Object transformation records
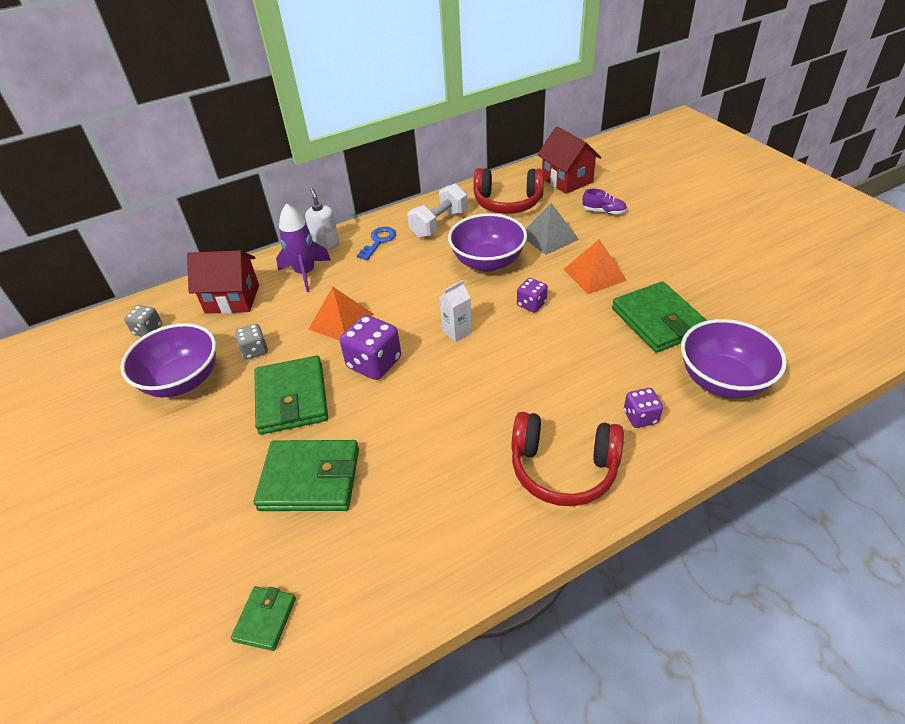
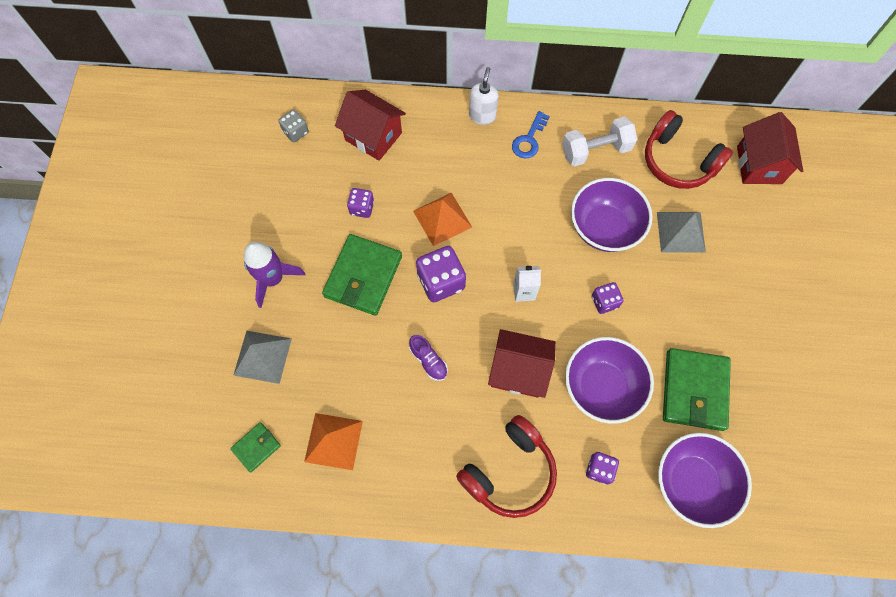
camera: 30 degrees right, 25 degrees up
(182, 380) = (297, 205): purple bowl -> purple bowl (601, 386)
(219, 524) = (262, 356): none -> grey pyramid
(255, 350) = (362, 208): grey dice -> purple dice
(305, 273) = (446, 142): purple rocket -> purple rocket (273, 279)
(310, 479) = (337, 359): green wallet -> none
(379, 241) = (529, 140): blue key -> blue key turned 150 degrees clockwise
(502, 387) = (518, 371): none -> red house
(563, 468) = (509, 471): red headphones -> red headphones turned 90 degrees counterclockwise
(594, 274) = (684, 304): orange pyramid -> orange pyramid (333, 441)
(603, 211) = (758, 231): purple shoe -> purple shoe (428, 361)

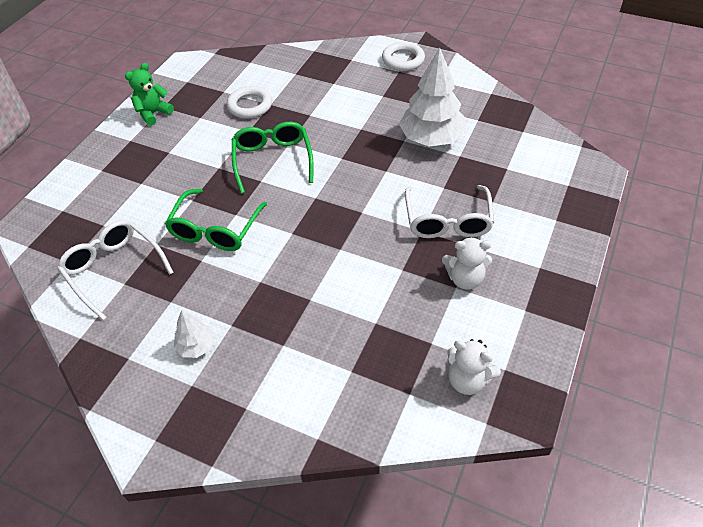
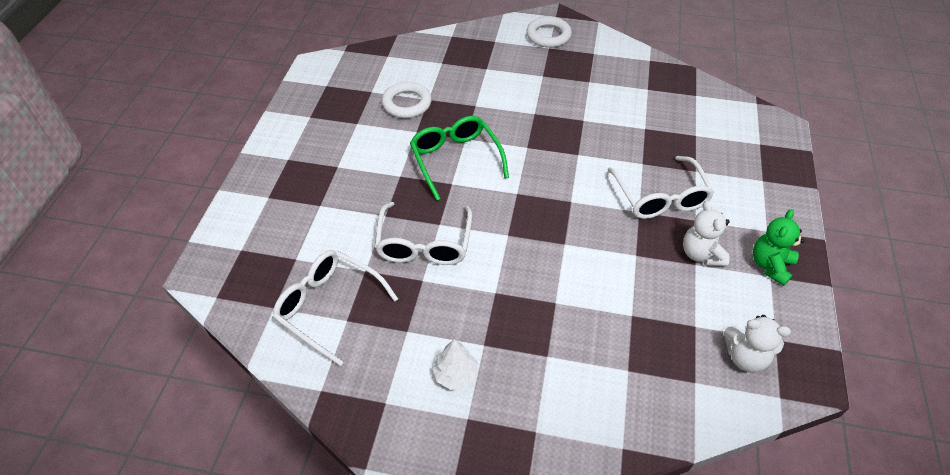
camera: 15 degrees left, 0 degrees up
(153, 113) = (302, 125): green teddy bear -> green teddy bear (770, 265)
(215, 230) = (424, 244): green glasses -> white glasses
(431, 138) = (610, 114): white tree -> none
(465, 279) = (701, 254): white teddy bear -> white teddy bear turned 90 degrees clockwise

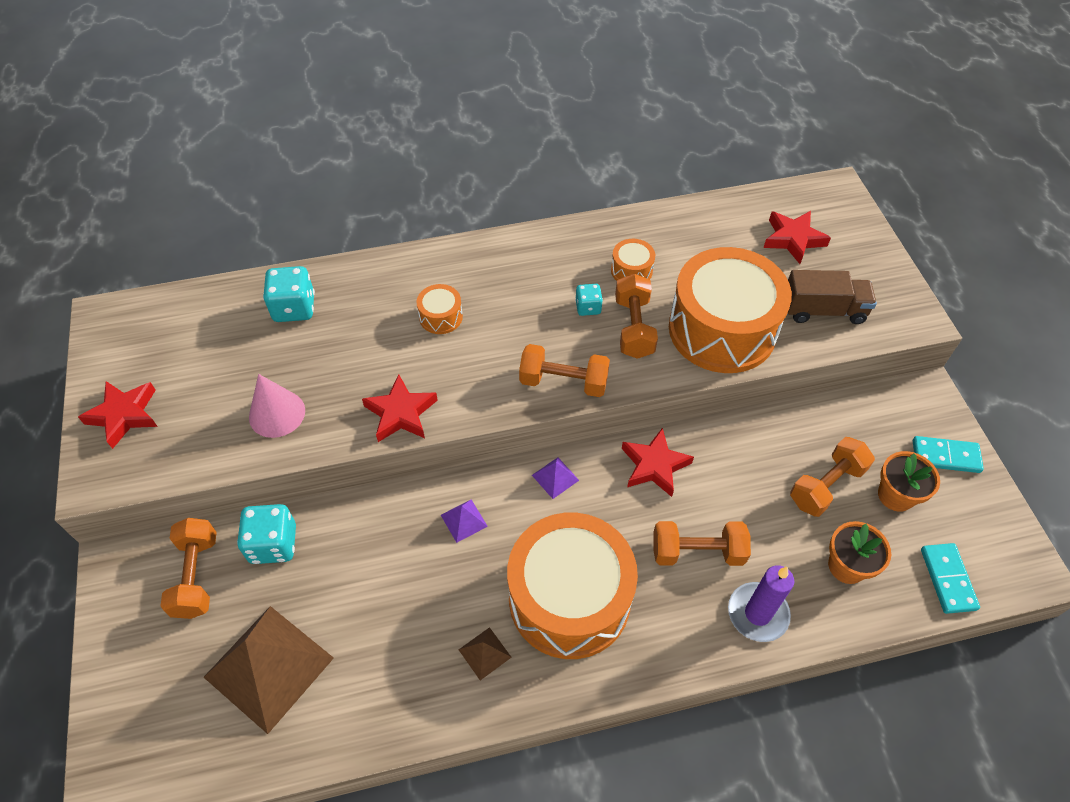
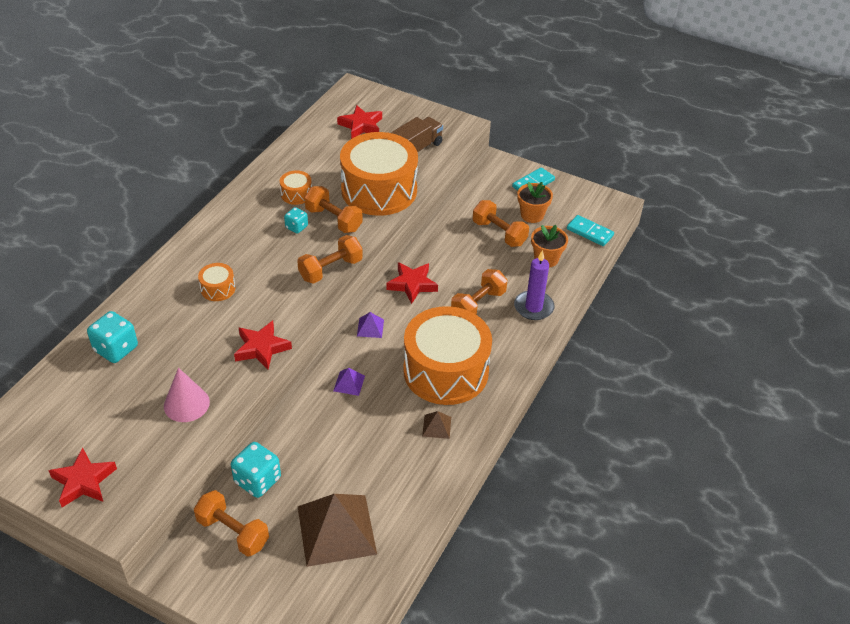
camera: 50 degrees left, 10 degrees down
(826, 485) = (499, 233): orange dumbbell -> orange dumbbell turned 45 degrees counterclockwise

*Exercise goal*
What you return should match the records line for line, minus the pictures.

*Worked solution*
camera: 30 degrees right, 25 degrees up
(182, 380) = (297, 205): purple bowl -> purple bowl (601, 386)
(219, 524) = (262, 356): none -> grey pyramid
(255, 350) = (362, 208): grey dice -> purple dice
(305, 273) = (446, 142): purple rocket -> purple rocket (273, 279)
(310, 479) = (337, 359): green wallet -> none
(379, 241) = (529, 140): blue key -> blue key turned 150 degrees clockwise
(502, 387) = (518, 371): none -> red house
(563, 468) = (509, 471): red headphones -> red headphones turned 90 degrees counterclockwise
(594, 274) = (684, 304): orange pyramid -> orange pyramid (333, 441)
(603, 211) = (758, 231): purple shoe -> purple shoe (428, 361)

camera: 15 degrees left, 0 degrees up
(153, 113) = (302, 125): green teddy bear -> green teddy bear (770, 265)
(215, 230) = (424, 244): green glasses -> white glasses
(431, 138) = (610, 114): white tree -> none
(465, 279) = (701, 254): white teddy bear -> white teddy bear turned 90 degrees clockwise

camera: 50 degrees left, 10 degrees down
(826, 485) = (499, 233): orange dumbbell -> orange dumbbell turned 45 degrees counterclockwise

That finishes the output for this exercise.